Exercise requirements -> Word for word, restate every record, though not the pictures.

● ● ● ●

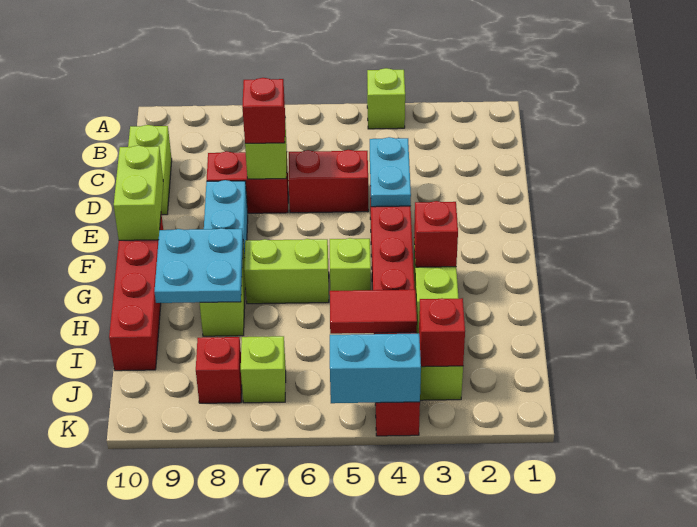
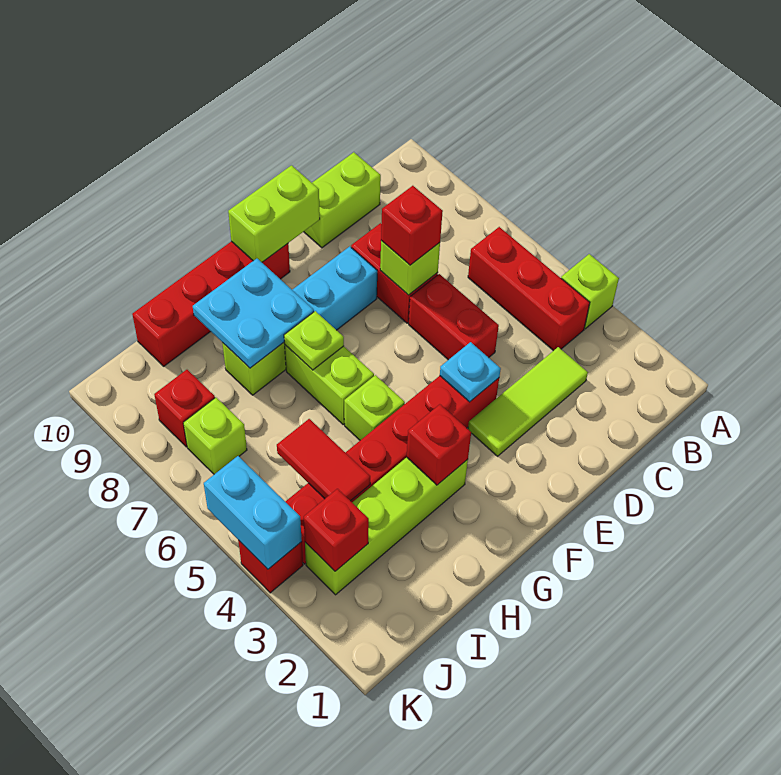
none -> red brick B4:B6 level 1
none -> lime tile C3:E3 level 1
cyan plate D4:E4 level 2 -> cyan plate E4 level 2
none -> lime plate G7 level 2

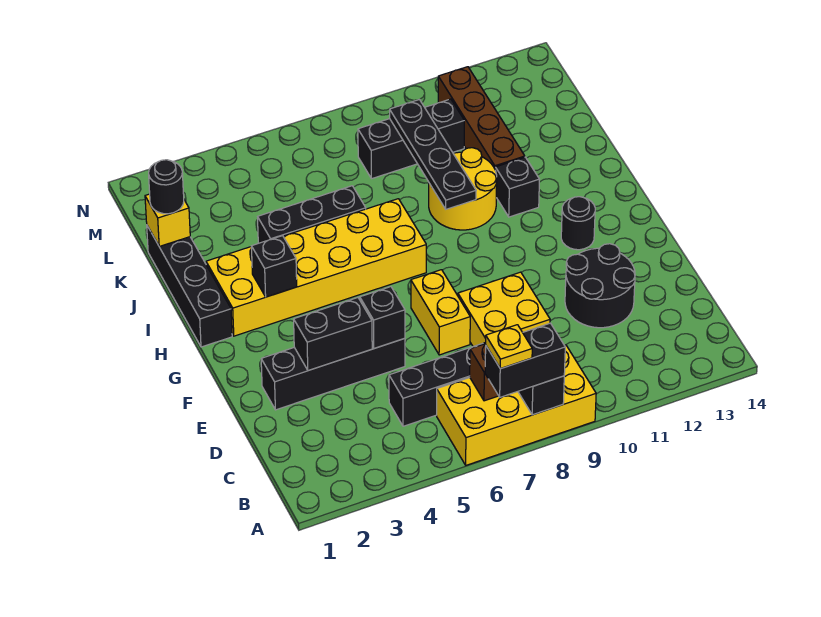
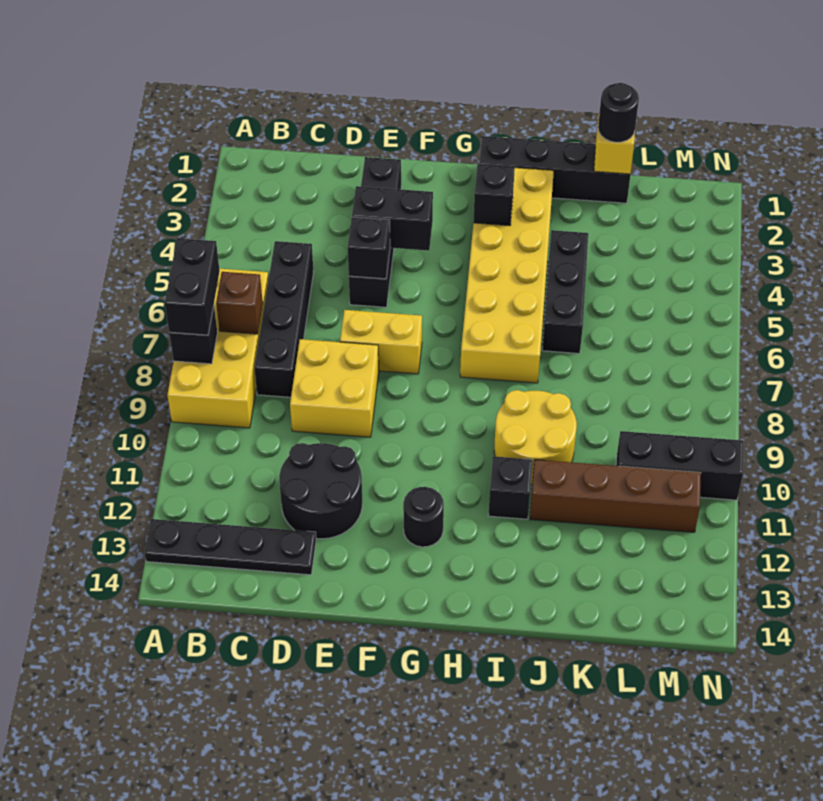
yellow plate A7 level 4 -> none
black brick E3:E4 level 2 -> black brick E4:F4 level 2
black plate I9:L9 level 2 -> black plate A13:D13 level 1
black brick L8:L10 level 1 -> black brick L10:N10 level 1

● ● ● ●

Exercise solution ->
none -> red brick B4:B6 level 1
none -> lime tile C3:E3 level 1
cyan plate D4:E4 level 2 -> cyan plate E4 level 2
none -> lime plate G7 level 2

yellow plate A7 level 4 -> none
black brick E3:E4 level 2 -> black brick E4:F4 level 2
black plate I9:L9 level 2 -> black plate A13:D13 level 1
black brick L8:L10 level 1 -> black brick L10:N10 level 1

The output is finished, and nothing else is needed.